Pictures appear among the records below and must be omitted. Repeat exactly the lines from the line with "- → white watering can [252 167 310 234]" to the line with "rosy bread board", both included.

[Excerpts from a dataset]
########################################
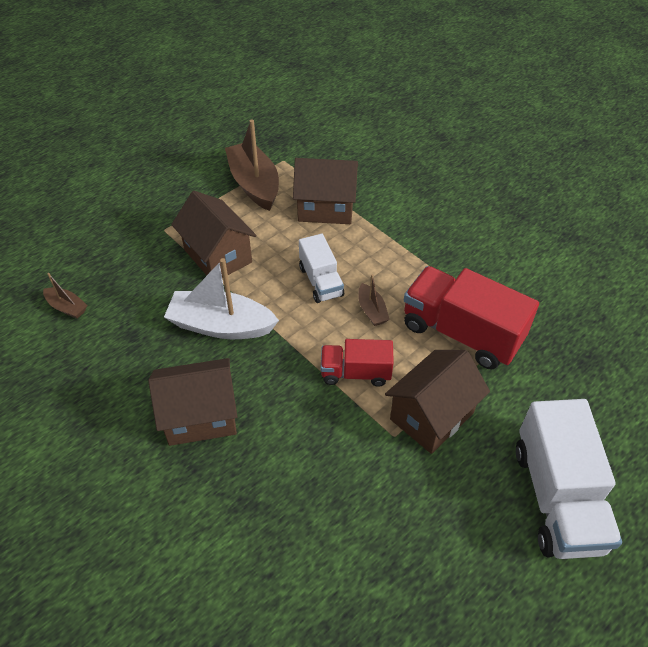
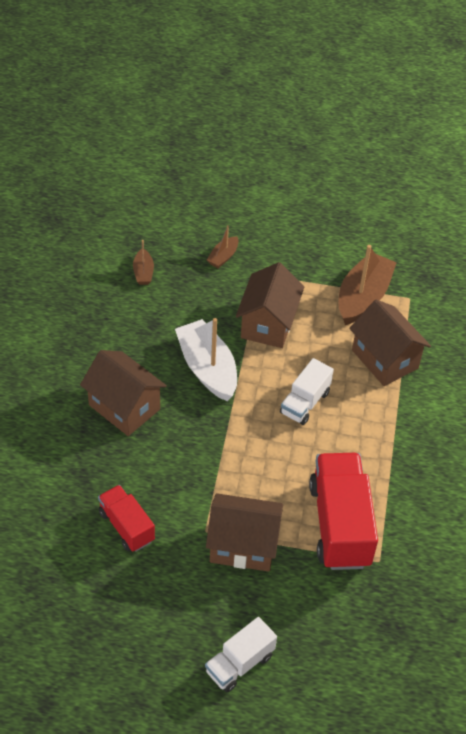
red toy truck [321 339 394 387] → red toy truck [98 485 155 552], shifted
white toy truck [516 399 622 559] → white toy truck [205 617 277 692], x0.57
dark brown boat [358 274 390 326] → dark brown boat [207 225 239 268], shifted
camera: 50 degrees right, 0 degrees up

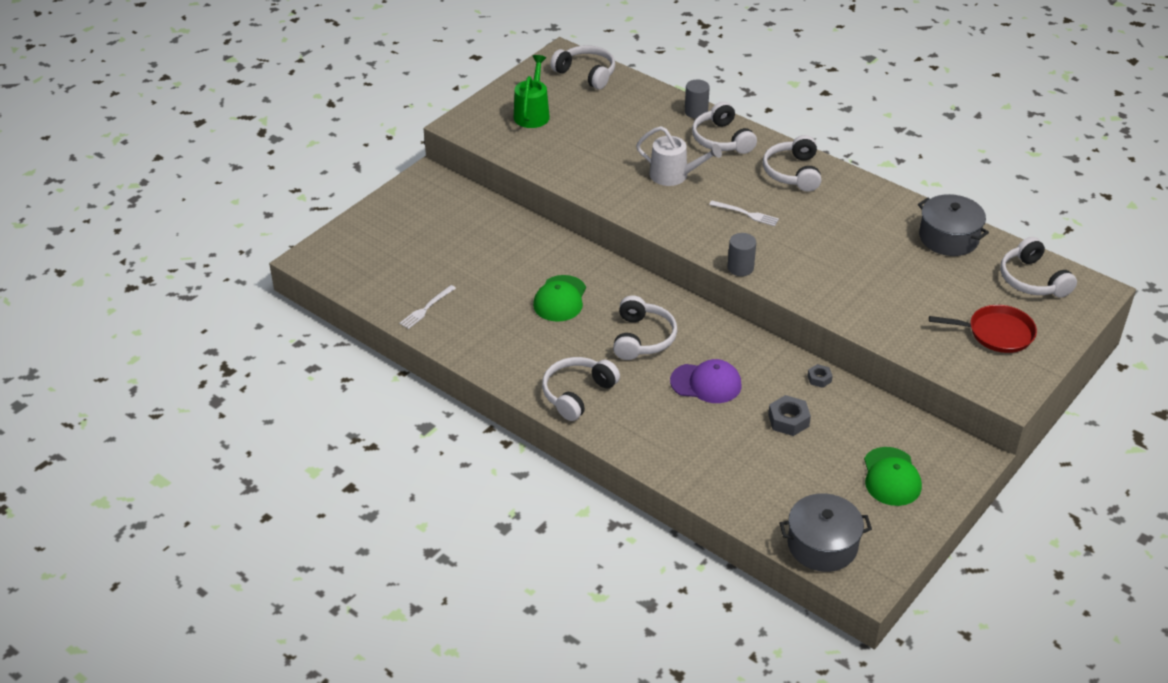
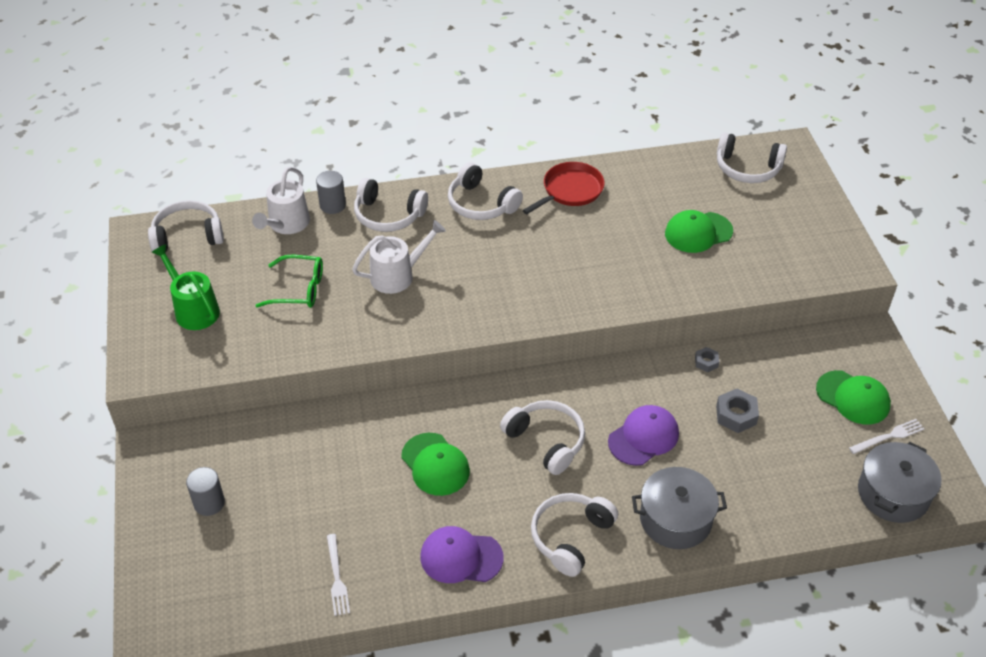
gray cylinder shape [728 233 756 276] → gray cylinder shape [186 467 225 516], shifted
- → white watering can [252 167 310 234]
- → emerald eyeglasses [255 255 323 308]
- → violet baseball cap [420 526 504 583]
red skillet [929 305 1037 353] → red skillet [523 162 605 214], shifted
white headset [542 357 620 421] → white headset [531 493 618 577], 45 degrees clockwise
gray cooking pot [918 194 989 256] → gray cooking pot [632 467 727 549], shifted
- → emerald baseball cap [665 210 733 253]
white dinner fork [709 201 779 226] → white dinner fork [849 419 924 454], shifted
camera: 50 degrees left, 5 degrees up

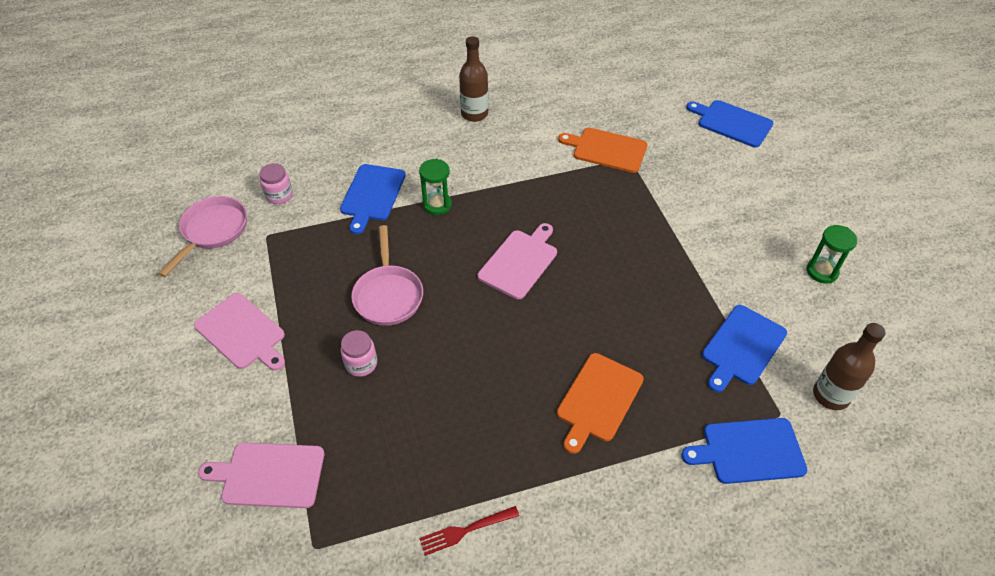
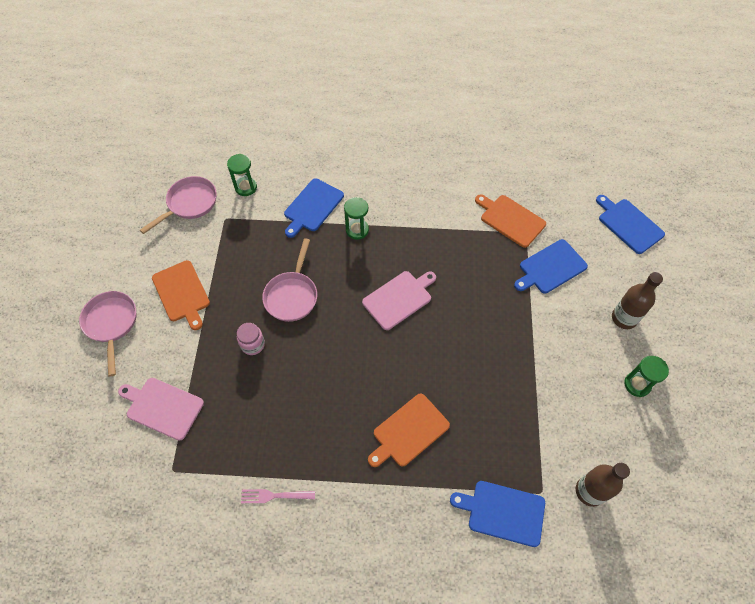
- → rosy skillet [79 291 136 377]
rosy bread board [194 293 285 371] → orange-coloured bread board [152 260 210 330]
rosy jar [259 163 293 204] → emerald sand timer [227 154 257 196]
red dinner fork [419 506 519 556] → rosy dinner fork [241 489 315 503]
cobalt bread board [702 305 787 392] → cobalt bread board [514 239 588 293], shifted
dark brown bottle [459 36 488 122] → dark brown bottle [612 272 663 329], shifted
camera: 20 degrees right, 10 degrees up

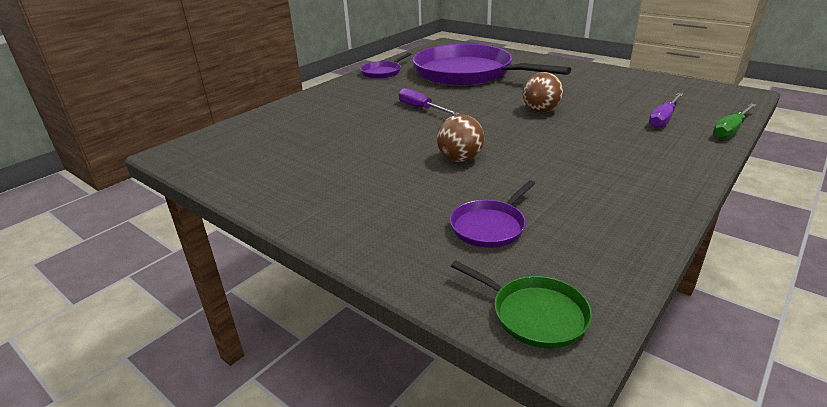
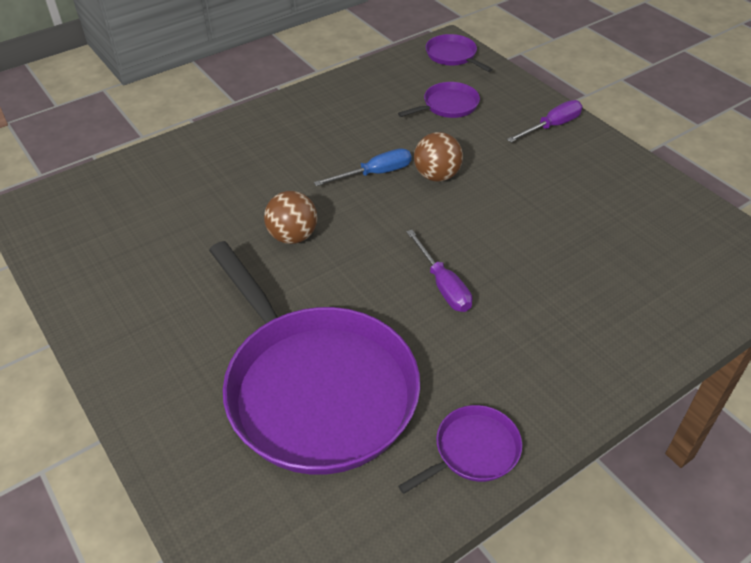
- → cobalt screwdriver [314 148 412 186]
emerald skillet [451 261 592 348] → violet skillet [426 34 493 72]
violet screwdriver [649 93 683 128] → violet screwdriver [507 100 582 142], shifted
emerald screwdriver [713 104 757 139] → -
camera: 165 degrees left, 15 degrees up

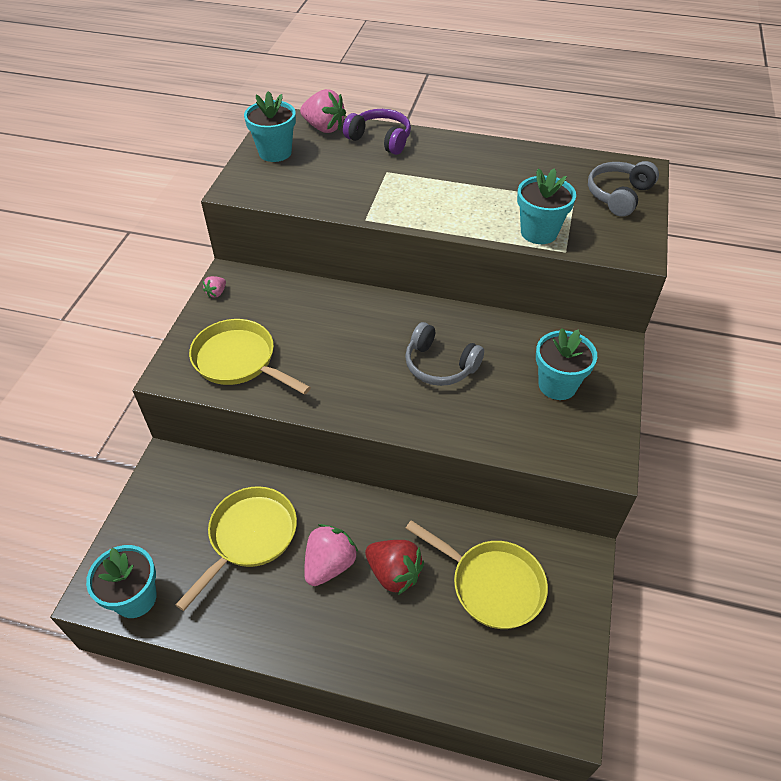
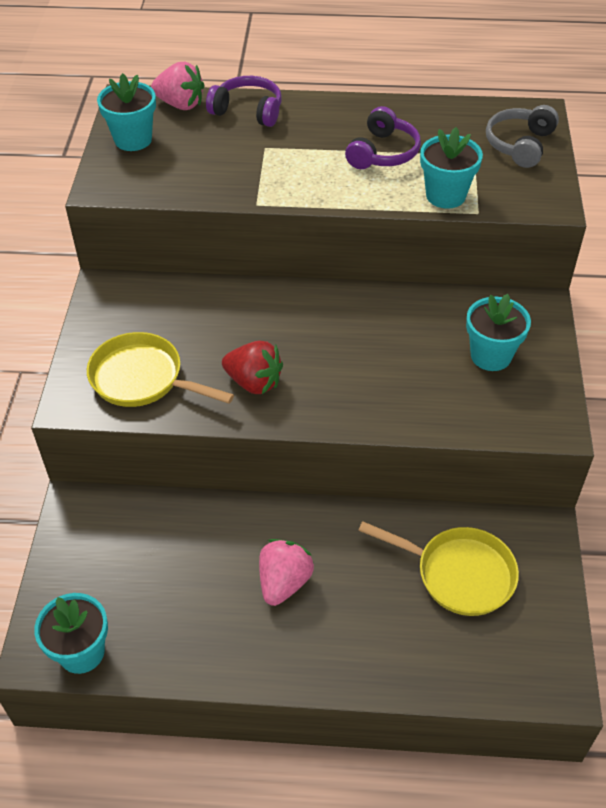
red toy strawberry [365 540 424 595] → red toy strawberry [222 341 283 394], shifted
- → violet headset [345 106 421 169]
golden skillet [175 486 297 611] → -
rosy toy strawberry [203 276 226 297] → -
gray headset [405 322 484 386] → -
camera: 10 degrees left, 0 degrees up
########################################
**Exercise result**
- → white watering can [252 167 310 234]
- → emerald eyeglasses [255 255 323 308]
- → violet baseball cap [420 526 504 583]
red skillet [929 305 1037 353] → red skillet [523 162 605 214], shifted
white headset [542 357 620 421] → white headset [531 493 618 577], 45 degrees clockwise
gray cooking pot [918 194 989 256] → gray cooking pot [632 467 727 549], shifted
- → emerald baseball cap [665 210 733 253]
white dinner fork [709 201 779 226] → white dinner fork [849 419 924 454], shifted
camera: 50 degrees left, 5 degrees up

- → rosy skillet [79 291 136 377]
rosy bread board [194 293 285 371] → orange-coloured bread board [152 260 210 330]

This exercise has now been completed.